▸ AIM OF THE EXERCISE
Your answer must restate the listing below word for word and contain no images.

▸ EXERCISE DATA
----
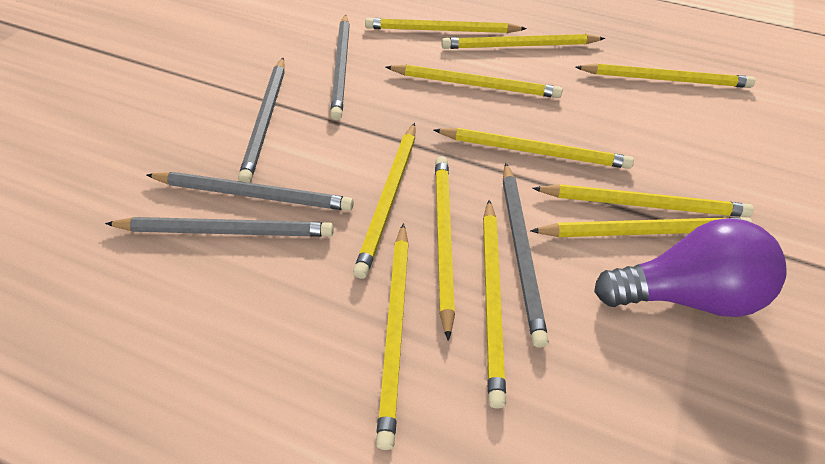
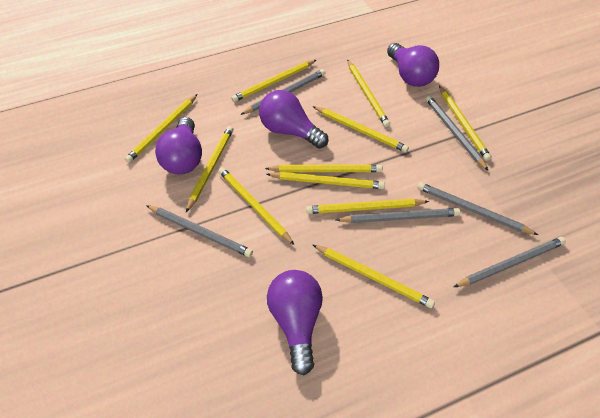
grey pencil: 5 -> 6
purple light bulb: 1 -> 4

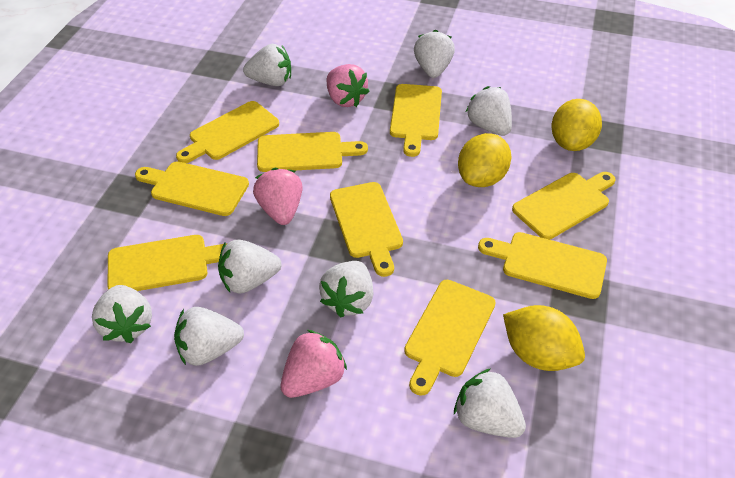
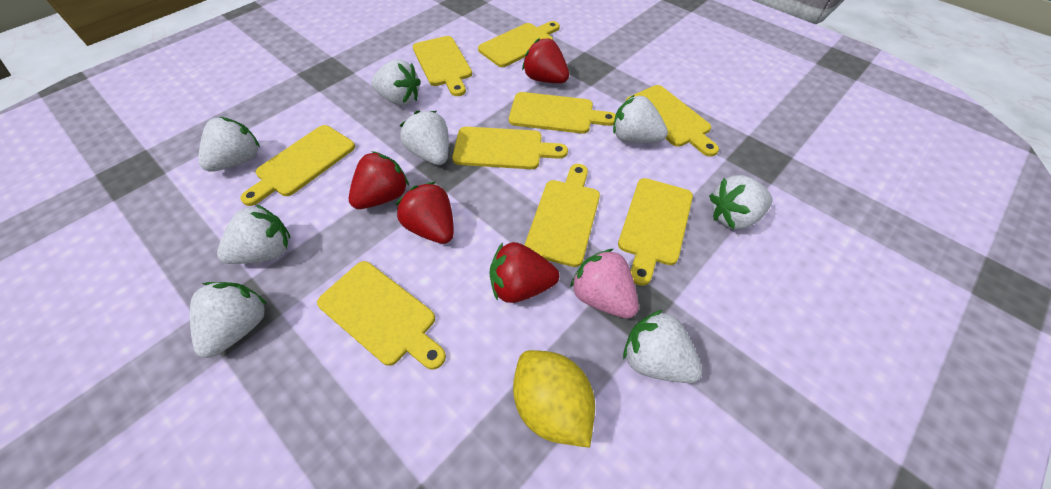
pink strawberry: 3 -> 1
red strawberry: 0 -> 4
yellow lemon: 3 -> 1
----
▸ RESULT OF THE EXERCISE
grey pencil: 5 -> 6
purple light bulb: 1 -> 4

pink strawberry: 3 -> 1
red strawberry: 0 -> 4
yellow lemon: 3 -> 1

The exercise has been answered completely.